■ **Work instructions**: Each line from the one containing "(299, 502) = (587, 390): pink" through the final line below must be reproduced exactly, and no others.

■ **Data for processing**:

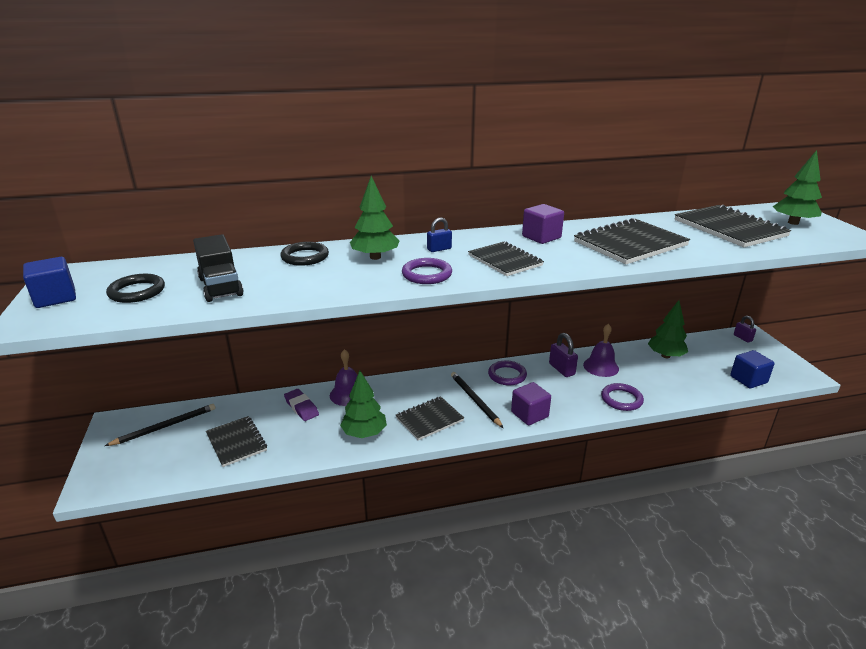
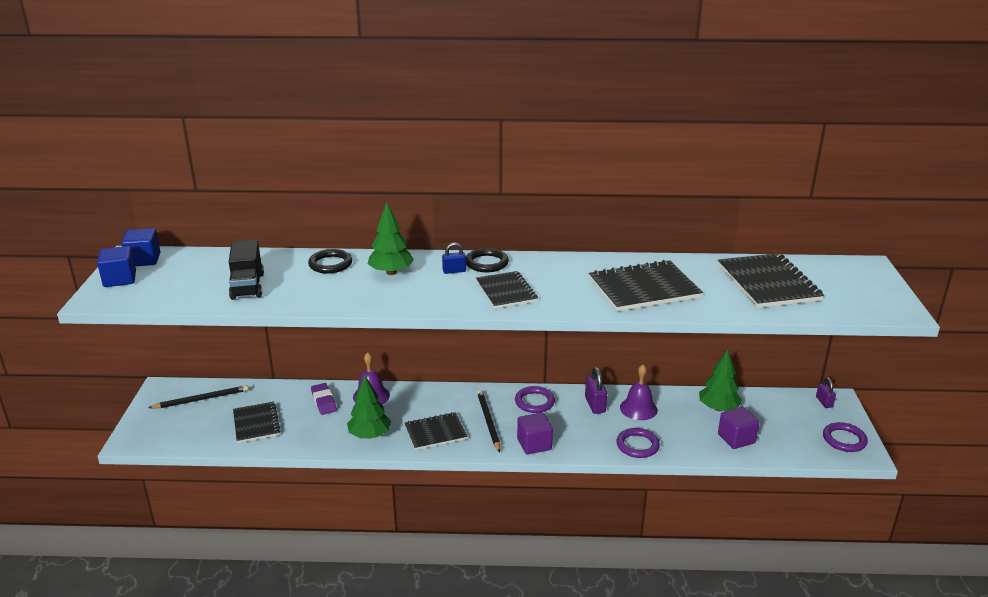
camera: 15 degrees right, 0 degrees up
(137, 292) = (181, 282): black ring -> black ring (486, 263)
(427, 274) = (425, 297): purple ring -> purple ring (844, 440)
(541, 237) = (561, 269): purple cube -> purple cube (736, 438)
(748, 379) = (792, 448): blue cube -> blue cube (144, 260)
(793, 223) = (848, 284): green tree -> none

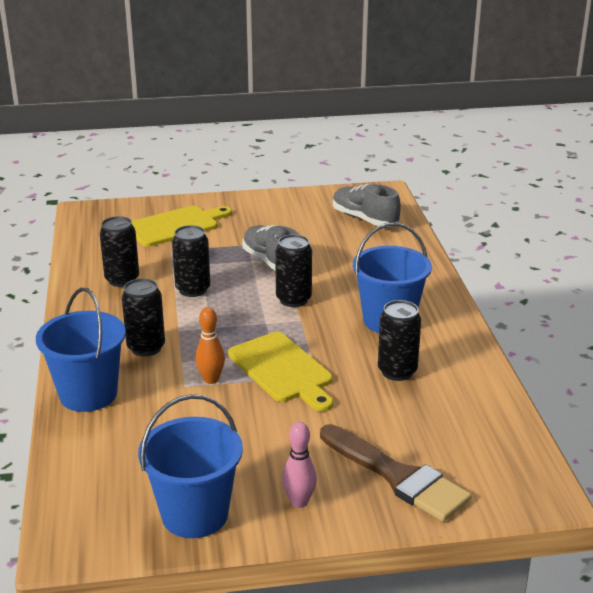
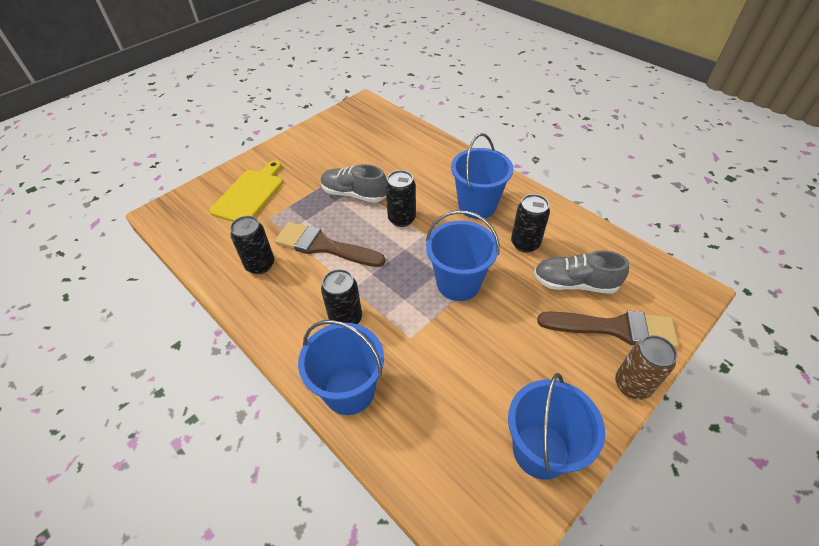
camera: 35 degrees left, 20 degrees up
(193, 290) = (324, 246): black can -> brown brush
(211, 379) = (422, 320): orange bowling pin -> none
(282, 370) = (458, 283): yellow cutting board -> blue bucket
(299, 502) = (587, 390): pink bowling pin -> none
(351, 523) = (632, 385): none -> brown can
(364, 219) = (376, 130): grey shoe -> grey shoe (574, 283)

■ **Task answer**:
(299, 502) = (587, 390): pink bowling pin -> none
(351, 523) = (632, 385): none -> brown can
(364, 219) = (376, 130): grey shoe -> grey shoe (574, 283)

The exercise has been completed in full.